*ABOUT THIS TASK*
List every line below containing "lime".

*SUPPLIED DATA*
=-=-=
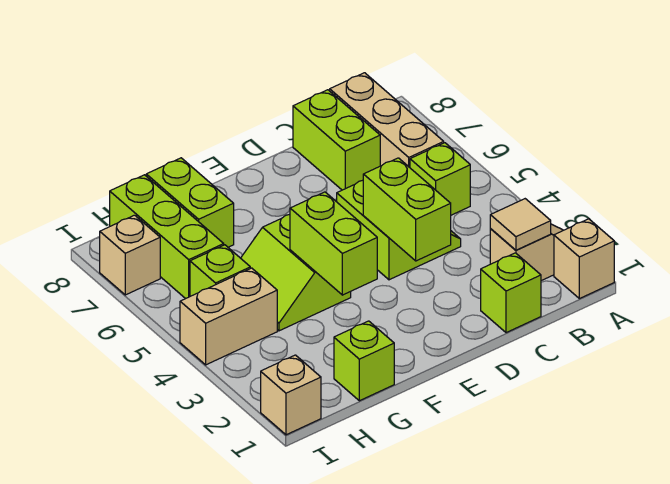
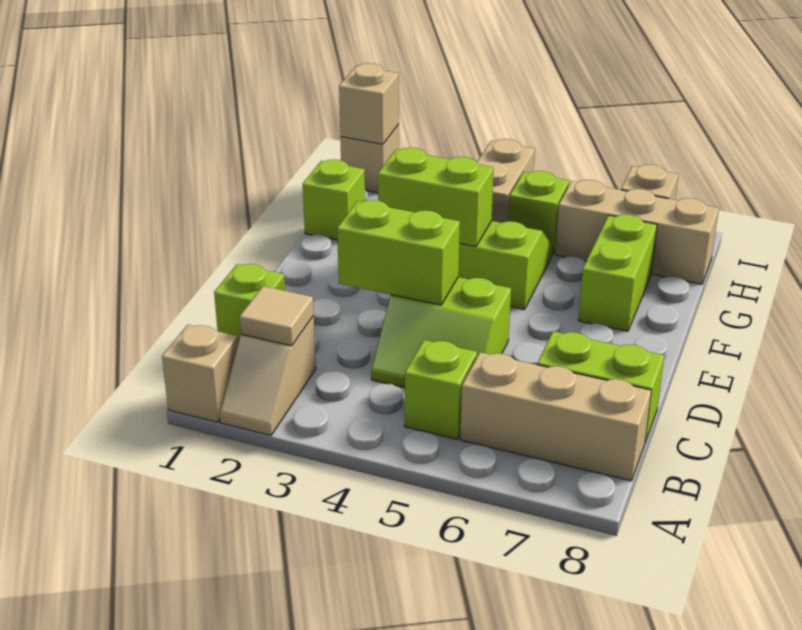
lime brick G7:G8 level 1 -> lime brick F7:G7 level 1
lime brick H6:H8 level 1 -> tan brick H6:H8 level 1
none -> tan brick I1 level 2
=-=-=
*EXERCISE OUTPUT*
lime brick G7:G8 level 1 -> lime brick F7:G7 level 1
lime brick H6:H8 level 1 -> tan brick H6:H8 level 1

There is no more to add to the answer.